Exercise materials:
+---+
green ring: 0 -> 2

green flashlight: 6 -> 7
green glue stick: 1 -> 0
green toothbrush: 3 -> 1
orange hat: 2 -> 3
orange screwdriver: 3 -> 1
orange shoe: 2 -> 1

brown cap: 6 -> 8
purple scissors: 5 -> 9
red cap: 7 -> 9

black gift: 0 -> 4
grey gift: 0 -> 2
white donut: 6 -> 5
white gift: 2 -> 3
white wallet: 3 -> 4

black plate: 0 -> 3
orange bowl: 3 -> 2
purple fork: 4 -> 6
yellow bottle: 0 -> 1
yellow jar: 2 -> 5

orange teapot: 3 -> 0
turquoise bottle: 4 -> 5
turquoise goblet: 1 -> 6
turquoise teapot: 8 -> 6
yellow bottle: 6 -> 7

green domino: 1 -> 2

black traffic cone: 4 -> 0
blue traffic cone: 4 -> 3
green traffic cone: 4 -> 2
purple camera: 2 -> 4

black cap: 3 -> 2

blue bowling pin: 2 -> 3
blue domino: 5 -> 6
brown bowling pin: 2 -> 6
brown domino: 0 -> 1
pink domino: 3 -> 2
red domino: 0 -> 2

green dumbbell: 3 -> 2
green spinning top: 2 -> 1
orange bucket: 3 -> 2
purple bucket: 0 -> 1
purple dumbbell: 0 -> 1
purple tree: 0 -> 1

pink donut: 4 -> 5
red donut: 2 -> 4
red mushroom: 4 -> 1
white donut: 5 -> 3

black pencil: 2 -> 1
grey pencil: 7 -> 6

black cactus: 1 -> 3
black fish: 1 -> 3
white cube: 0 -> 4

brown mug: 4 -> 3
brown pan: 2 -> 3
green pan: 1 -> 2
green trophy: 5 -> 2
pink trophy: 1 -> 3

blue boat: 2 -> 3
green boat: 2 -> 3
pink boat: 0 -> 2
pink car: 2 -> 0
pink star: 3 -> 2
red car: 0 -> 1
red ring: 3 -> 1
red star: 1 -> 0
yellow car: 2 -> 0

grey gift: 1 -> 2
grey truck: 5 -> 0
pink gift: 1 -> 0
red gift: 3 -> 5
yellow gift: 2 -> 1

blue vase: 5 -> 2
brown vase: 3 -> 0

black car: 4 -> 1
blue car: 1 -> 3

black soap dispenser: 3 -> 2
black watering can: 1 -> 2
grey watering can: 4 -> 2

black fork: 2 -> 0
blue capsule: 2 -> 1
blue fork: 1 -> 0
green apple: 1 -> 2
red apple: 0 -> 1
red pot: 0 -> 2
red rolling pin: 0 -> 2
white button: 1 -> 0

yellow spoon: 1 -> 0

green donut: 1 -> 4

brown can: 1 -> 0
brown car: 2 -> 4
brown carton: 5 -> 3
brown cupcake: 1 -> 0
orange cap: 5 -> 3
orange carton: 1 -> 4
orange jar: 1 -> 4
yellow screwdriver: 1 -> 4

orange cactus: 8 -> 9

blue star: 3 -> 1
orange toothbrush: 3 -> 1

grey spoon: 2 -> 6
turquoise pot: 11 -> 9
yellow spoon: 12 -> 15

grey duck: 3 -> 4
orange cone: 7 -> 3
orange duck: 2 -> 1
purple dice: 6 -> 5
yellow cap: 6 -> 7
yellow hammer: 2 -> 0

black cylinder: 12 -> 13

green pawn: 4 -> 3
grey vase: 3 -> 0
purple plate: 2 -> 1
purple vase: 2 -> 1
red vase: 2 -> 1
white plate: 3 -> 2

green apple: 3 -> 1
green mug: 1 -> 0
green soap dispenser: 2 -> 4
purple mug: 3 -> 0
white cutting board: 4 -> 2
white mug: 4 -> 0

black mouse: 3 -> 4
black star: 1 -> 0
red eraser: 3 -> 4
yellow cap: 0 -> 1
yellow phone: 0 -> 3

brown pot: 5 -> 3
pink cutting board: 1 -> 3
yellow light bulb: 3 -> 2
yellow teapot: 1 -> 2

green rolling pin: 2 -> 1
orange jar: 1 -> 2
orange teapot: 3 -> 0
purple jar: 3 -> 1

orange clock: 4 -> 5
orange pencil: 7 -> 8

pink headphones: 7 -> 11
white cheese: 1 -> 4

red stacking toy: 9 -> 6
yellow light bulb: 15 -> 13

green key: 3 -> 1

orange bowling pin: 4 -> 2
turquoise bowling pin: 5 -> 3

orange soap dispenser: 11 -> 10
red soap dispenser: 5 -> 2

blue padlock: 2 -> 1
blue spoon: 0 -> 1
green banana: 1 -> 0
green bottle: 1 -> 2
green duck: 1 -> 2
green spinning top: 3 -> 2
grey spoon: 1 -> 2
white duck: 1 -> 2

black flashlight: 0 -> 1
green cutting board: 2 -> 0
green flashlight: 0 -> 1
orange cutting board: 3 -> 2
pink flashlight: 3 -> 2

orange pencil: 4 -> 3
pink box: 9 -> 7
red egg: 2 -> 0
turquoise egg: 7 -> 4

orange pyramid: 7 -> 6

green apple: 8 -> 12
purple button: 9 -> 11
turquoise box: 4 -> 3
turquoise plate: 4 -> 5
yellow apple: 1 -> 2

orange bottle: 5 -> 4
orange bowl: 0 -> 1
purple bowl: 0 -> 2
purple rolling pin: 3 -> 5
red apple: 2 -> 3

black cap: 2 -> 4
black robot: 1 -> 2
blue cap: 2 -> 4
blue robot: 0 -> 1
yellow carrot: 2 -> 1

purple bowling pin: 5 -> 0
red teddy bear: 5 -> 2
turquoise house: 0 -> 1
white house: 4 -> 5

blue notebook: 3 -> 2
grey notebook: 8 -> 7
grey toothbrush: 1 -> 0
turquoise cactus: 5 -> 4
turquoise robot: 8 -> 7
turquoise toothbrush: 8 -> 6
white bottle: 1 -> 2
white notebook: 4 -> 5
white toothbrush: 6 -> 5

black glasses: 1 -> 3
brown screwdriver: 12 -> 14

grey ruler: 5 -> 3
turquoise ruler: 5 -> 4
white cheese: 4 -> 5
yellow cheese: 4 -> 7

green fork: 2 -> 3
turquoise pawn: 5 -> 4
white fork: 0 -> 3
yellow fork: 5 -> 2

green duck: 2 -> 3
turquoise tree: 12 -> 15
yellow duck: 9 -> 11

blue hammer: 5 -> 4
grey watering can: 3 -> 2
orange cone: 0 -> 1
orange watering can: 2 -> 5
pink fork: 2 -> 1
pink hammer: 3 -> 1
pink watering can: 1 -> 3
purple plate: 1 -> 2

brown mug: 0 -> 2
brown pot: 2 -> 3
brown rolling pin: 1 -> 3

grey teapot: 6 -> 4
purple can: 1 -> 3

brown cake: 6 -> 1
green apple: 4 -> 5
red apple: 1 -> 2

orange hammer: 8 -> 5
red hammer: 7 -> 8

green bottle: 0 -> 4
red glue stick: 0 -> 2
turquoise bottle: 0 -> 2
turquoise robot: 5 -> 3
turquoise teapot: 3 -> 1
+---+
What the exercise asks: Where does "bottle" occur in the data? Copy each line that has it.

Written response:
yellow bottle: 0 -> 1
turquoise bottle: 4 -> 5
yellow bottle: 6 -> 7
green bottle: 1 -> 2
orange bottle: 5 -> 4
white bottle: 1 -> 2
green bottle: 0 -> 4
turquoise bottle: 0 -> 2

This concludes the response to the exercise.